━━━ INFORMATION

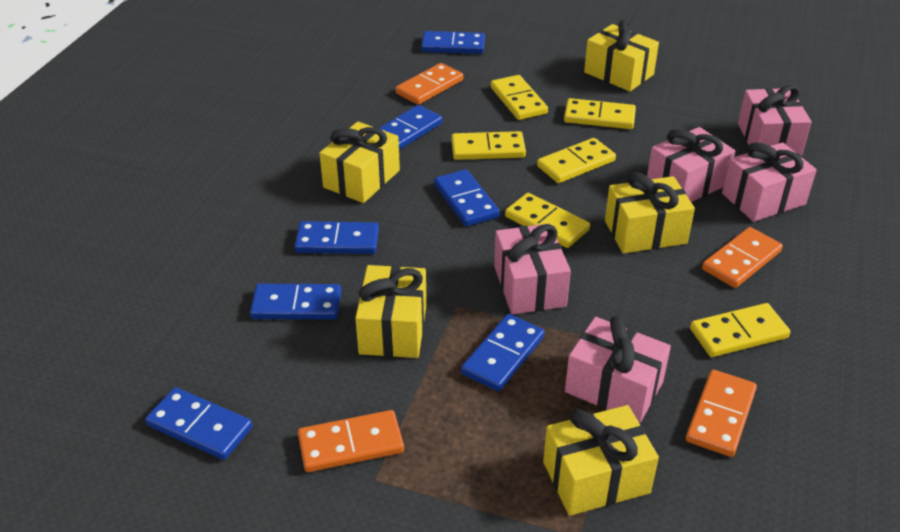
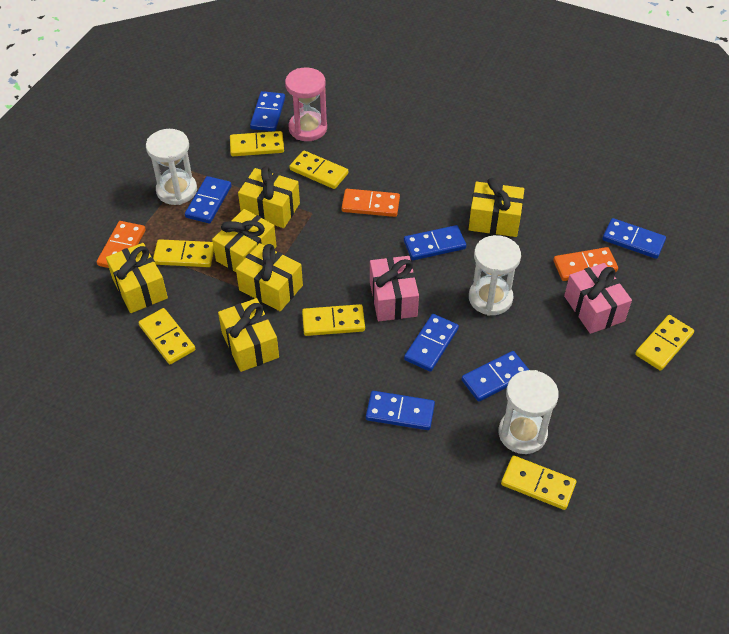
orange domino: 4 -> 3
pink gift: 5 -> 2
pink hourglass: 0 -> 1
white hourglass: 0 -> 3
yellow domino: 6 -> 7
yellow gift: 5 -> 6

━━━━━━

Transcribe the listing verbatim, pictures excluded.

orange domino: 4 -> 3
pink gift: 5 -> 2
pink hourglass: 0 -> 1
white hourglass: 0 -> 3
yellow domino: 6 -> 7
yellow gift: 5 -> 6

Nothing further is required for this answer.